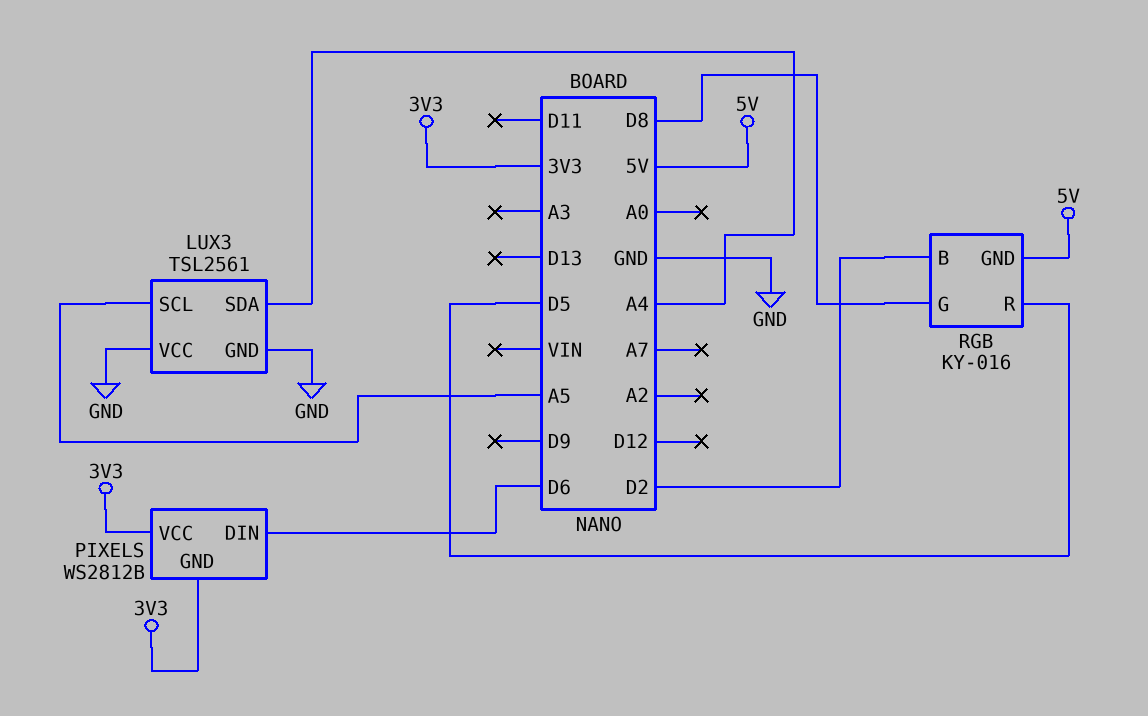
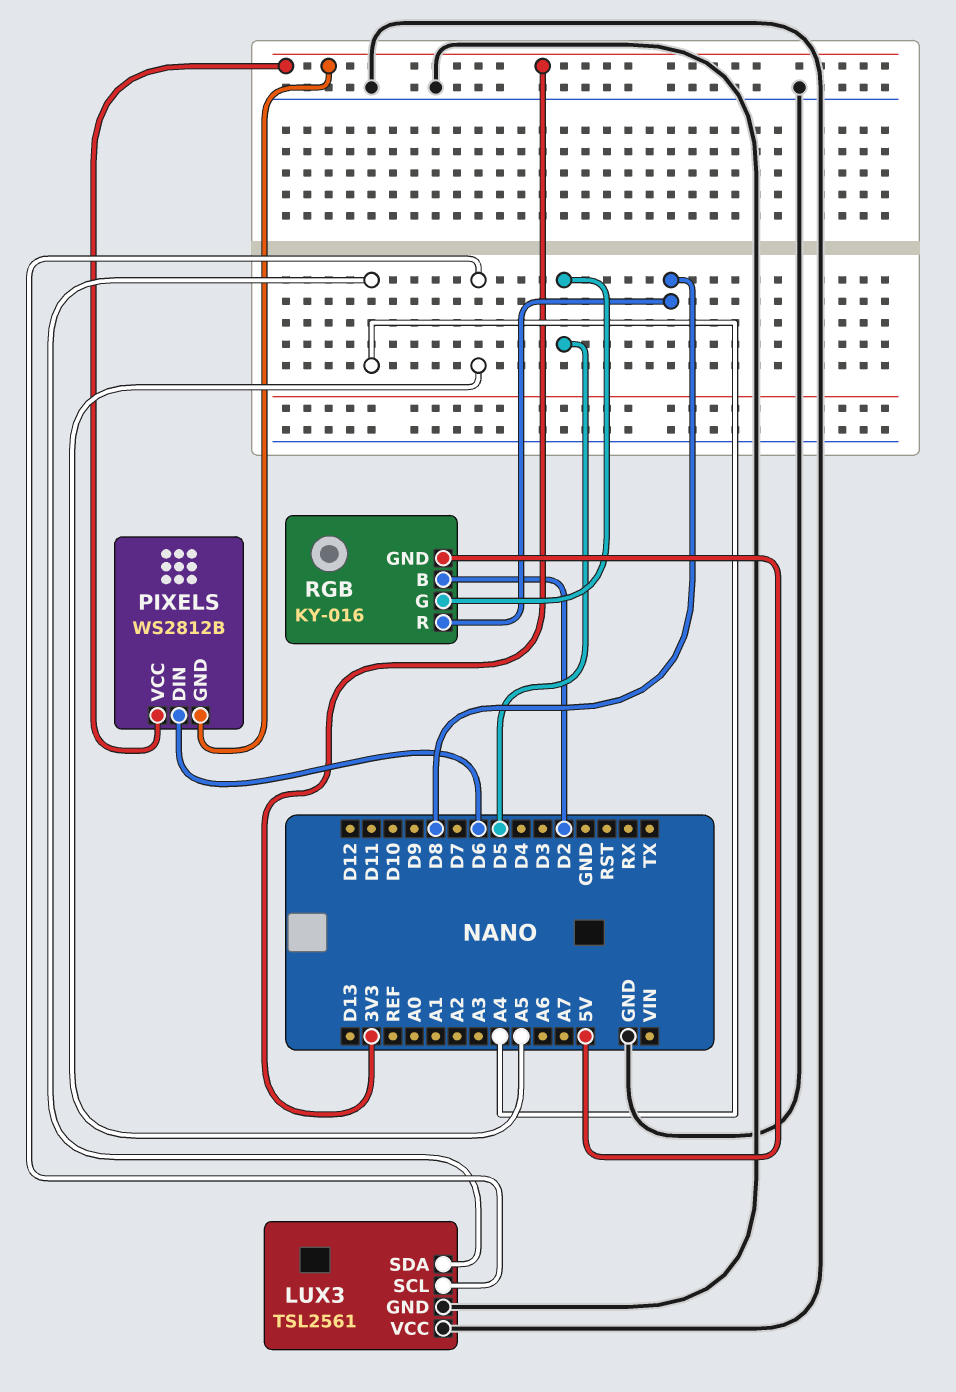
RGB pin G: D8 -> D5
RGB pin R: D5 -> D8

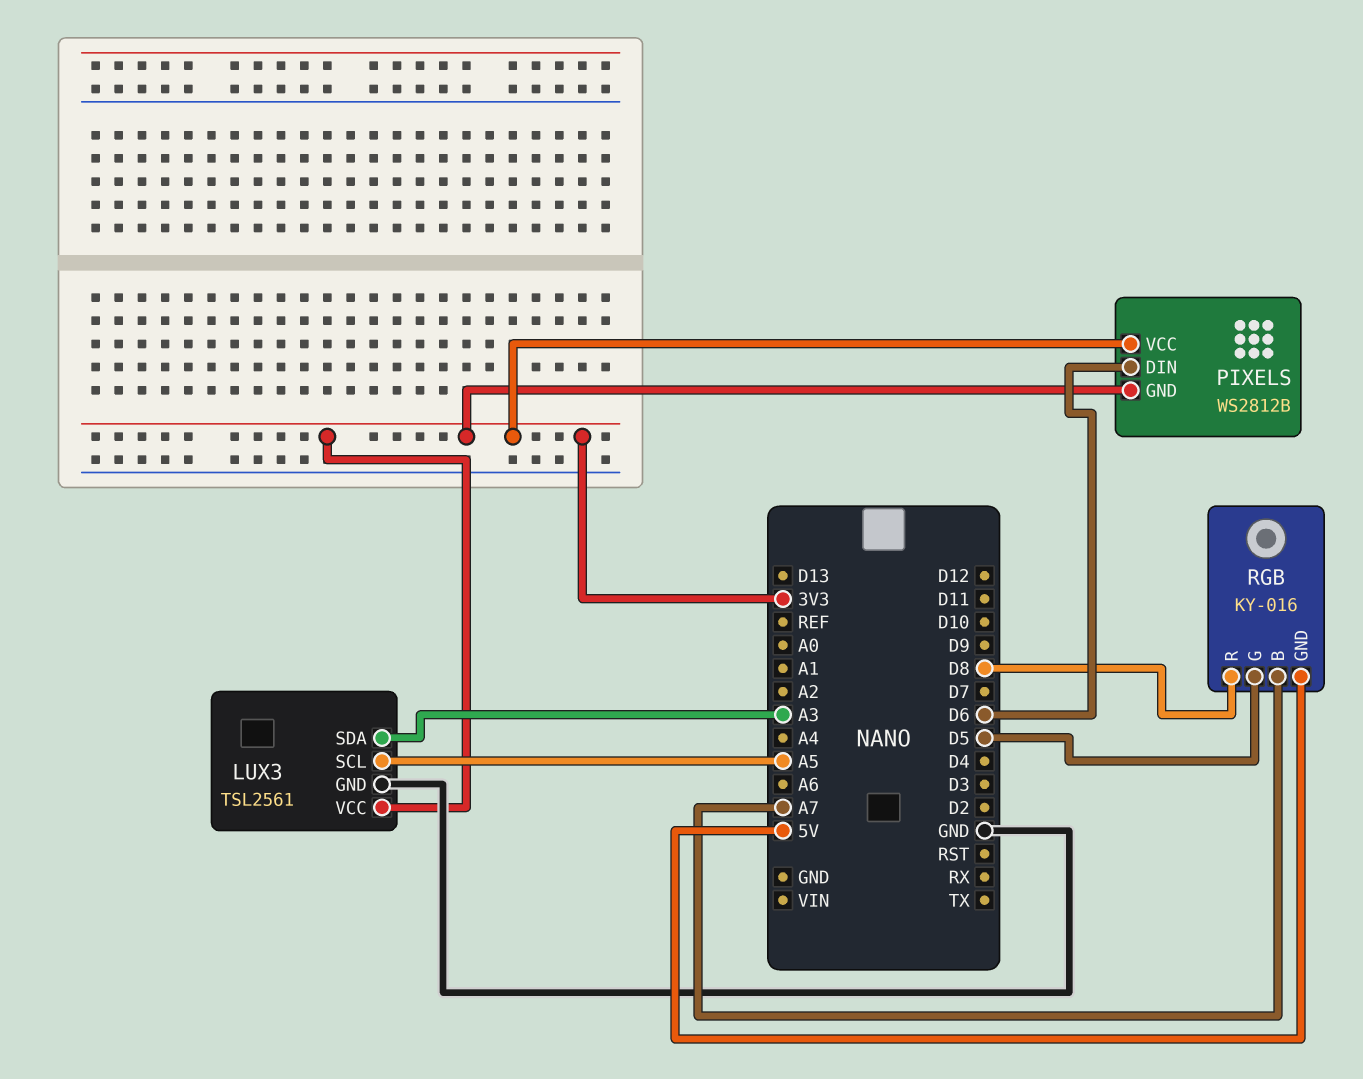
LUX3 pin SDA: A4 -> A3
LUX3 pin VCC: GND -> 3V3
RGB pin B: D2 -> A7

________________

#### Task objective:
Restate the data word for word while omitting each picture.

#### Exercise output:
RGB pin G: D8 -> D5
RGB pin R: D5 -> D8

LUX3 pin SDA: A4 -> A3
LUX3 pin VCC: GND -> 3V3
RGB pin B: D2 -> A7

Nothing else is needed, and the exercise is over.